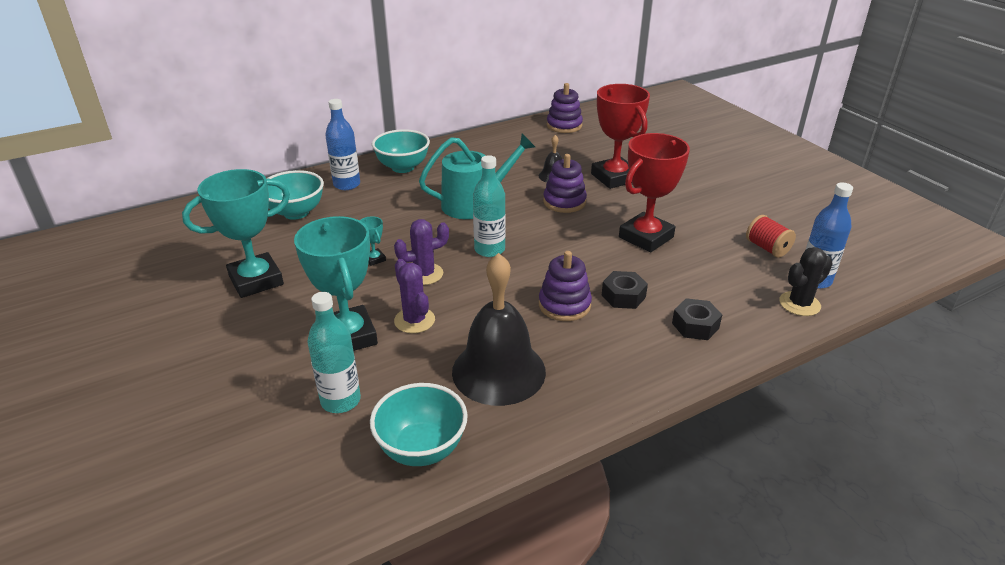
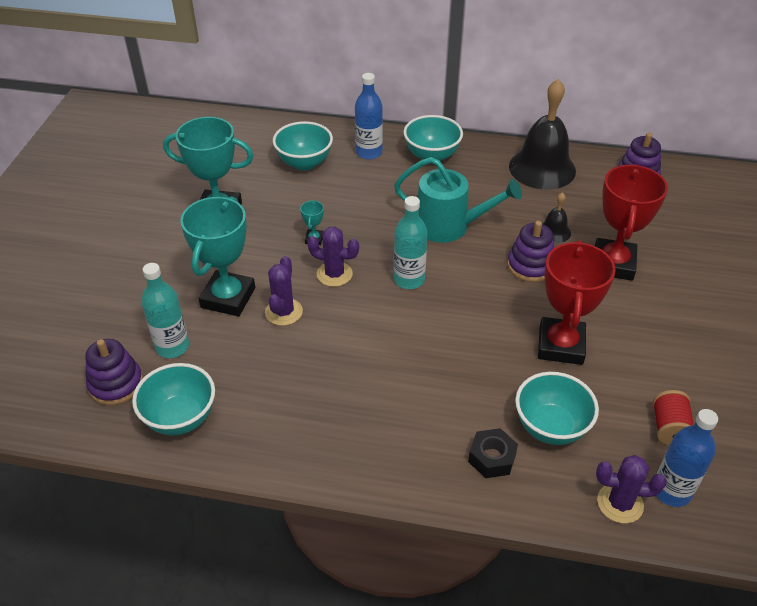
camera: 40 degrees right, 10 degrees up
(498, 371) = (293, 393): black bell -> black bell (542, 168)
(564, 305) = (407, 368): purple stacking toy -> purple stacking toy (116, 384)
(623, 296) = (465, 391): black nut -> none
(646, 237) = (560, 345): red trophy -> red trophy turned 75 degrees counterclockwise
(704, 286) = (550, 427): none -> turquoise bowl
(799, 304) = (620, 503): black cactus -> purple cactus

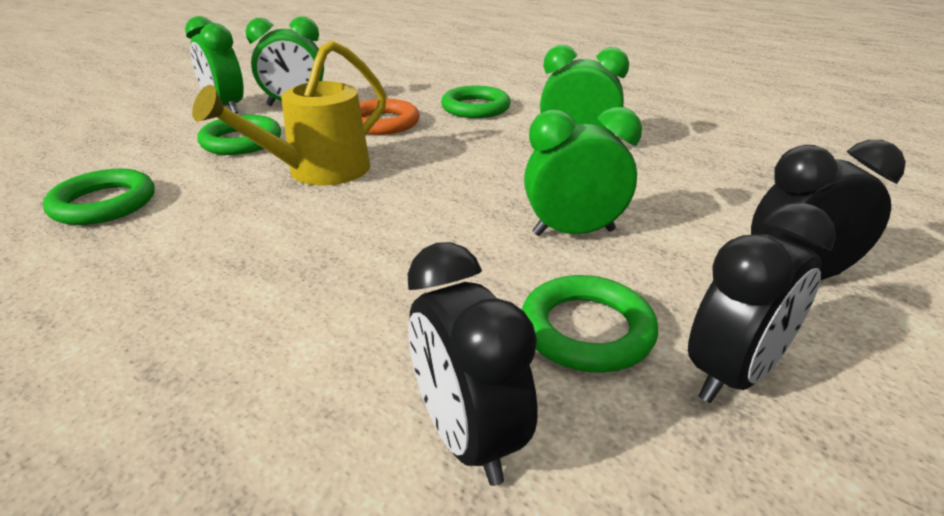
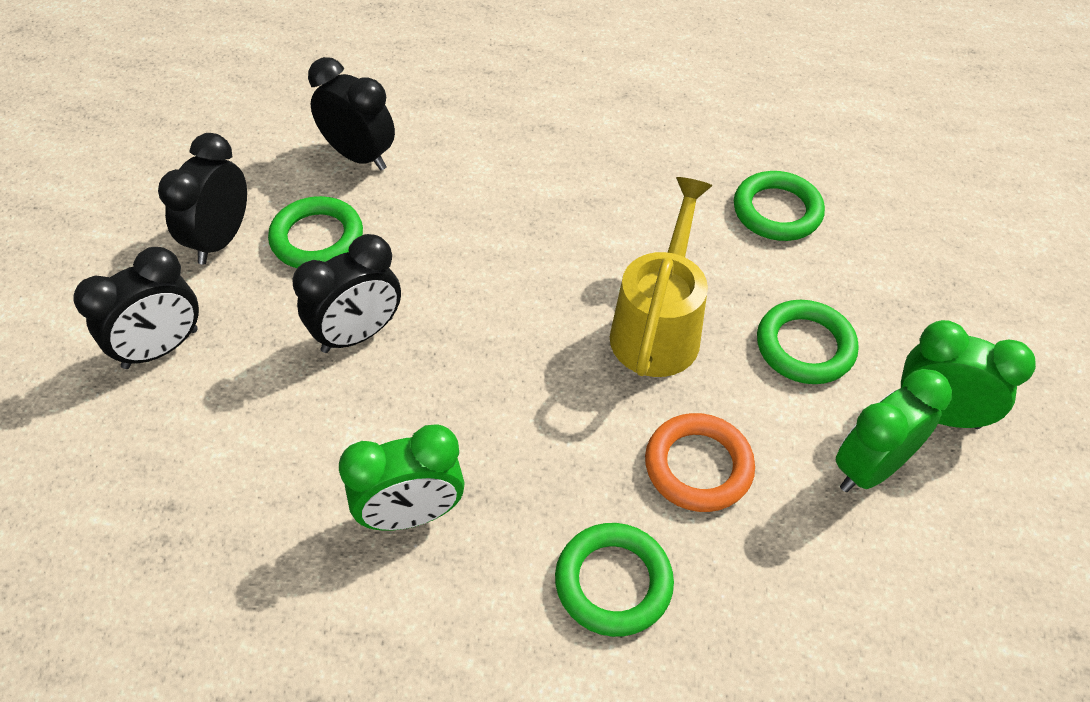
camera: 150 degrees right, 20 degrees up
(573, 232) = (357, 335): green clock -> black clock

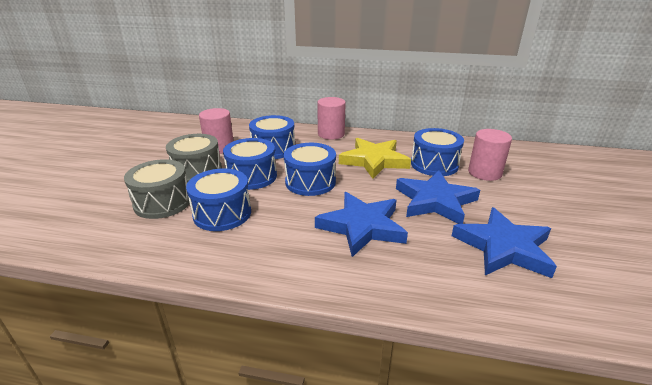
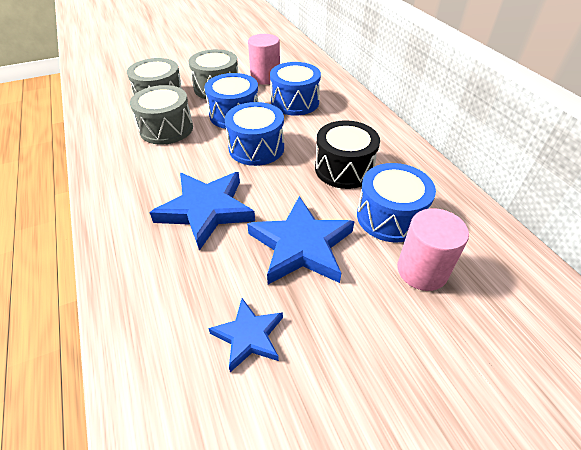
camera: 55 degrees right, 15 degrees up
(222, 213) = (166, 129): blue drum -> grey drum
(331, 134) = (369, 118): pink cylinder -> none
(374, 161) = (344, 169): yellow star -> black drum
(503, 247) = (248, 336): blue star -> blue star, size x0.58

● ● ●

What to work on:
Exactly the lines from the one containing "(374, 161) = (344, 169): yellow" through the final line of the records above are needed, copied word for word.

Written solution:
(374, 161) = (344, 169): yellow star -> black drum
(503, 247) = (248, 336): blue star -> blue star, size x0.58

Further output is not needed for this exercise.